Pictures stay out. Extract the lines below from the first one through the line with "yellow arrow: (621, 119) -> (244, 102), moved", both included.

[Opening ENTRIES SUPPLIED section]

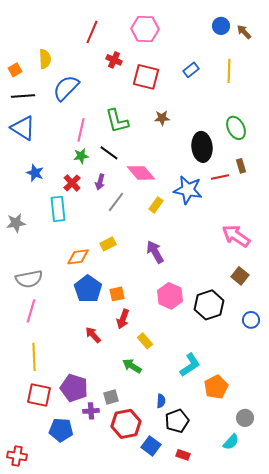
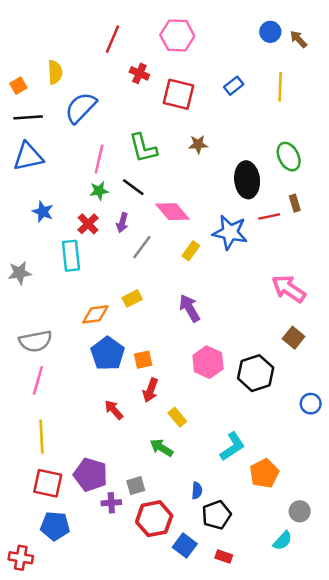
blue triangle: (23, 128) -> (28, 157), turned -44
blue circle: (251, 320) -> (311, 404), moved
blue pentagon: (61, 430) -> (55, 526), moved

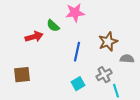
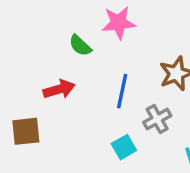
red arrow: (34, 37) -> (59, 89), moved
gray cross: (104, 75) -> (157, 119), moved

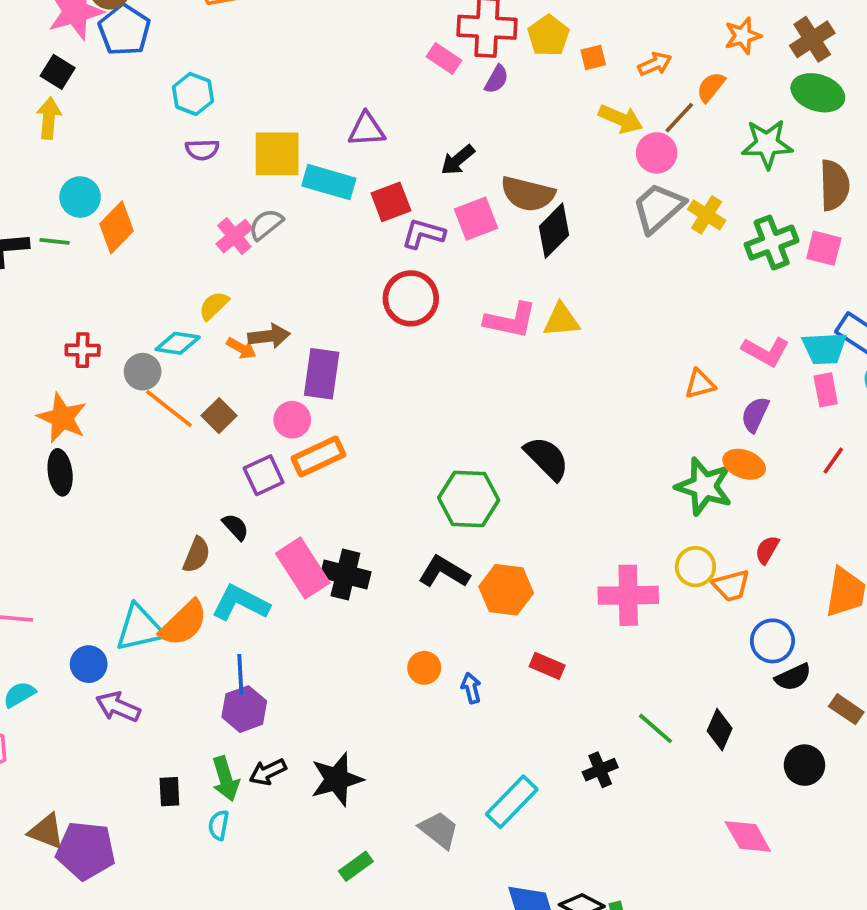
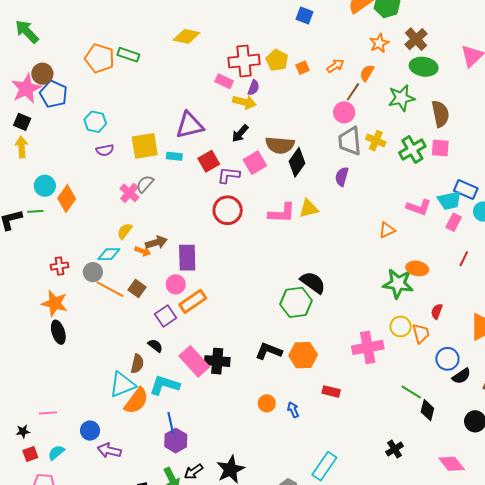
yellow arrow: (621, 119) -> (244, 102), moved
purple triangle: (367, 129) -> (190, 125), size x1.4
cyan rectangle: (329, 182) -> (174, 156), size x0.6
gray trapezoid: (658, 208) -> (350, 141), turned -44
pink rectangle: (826, 390) -> (454, 222), turned 48
purple semicircle: (755, 414) -> (342, 177), moved
green hexagon: (469, 499) -> (296, 302), moved
orange trapezoid: (731, 586) -> (421, 333), turned -80
cyan triangle: (140, 628) -> (122, 385), moved
green line: (656, 728) -> (411, 392), moved
black cross: (600, 770) -> (395, 449), moved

[Closing ENTRIES SUPPLIED section]

OUTPUT OF THE EXERCISE ▸
blue triangle: (23, 128) -> (28, 157), turned -44
blue circle: (251, 320) -> (311, 404), moved
blue pentagon: (61, 430) -> (55, 526), moved

red arrow: (34, 37) -> (59, 89), moved
gray cross: (104, 75) -> (157, 119), moved

yellow arrow: (621, 119) -> (244, 102), moved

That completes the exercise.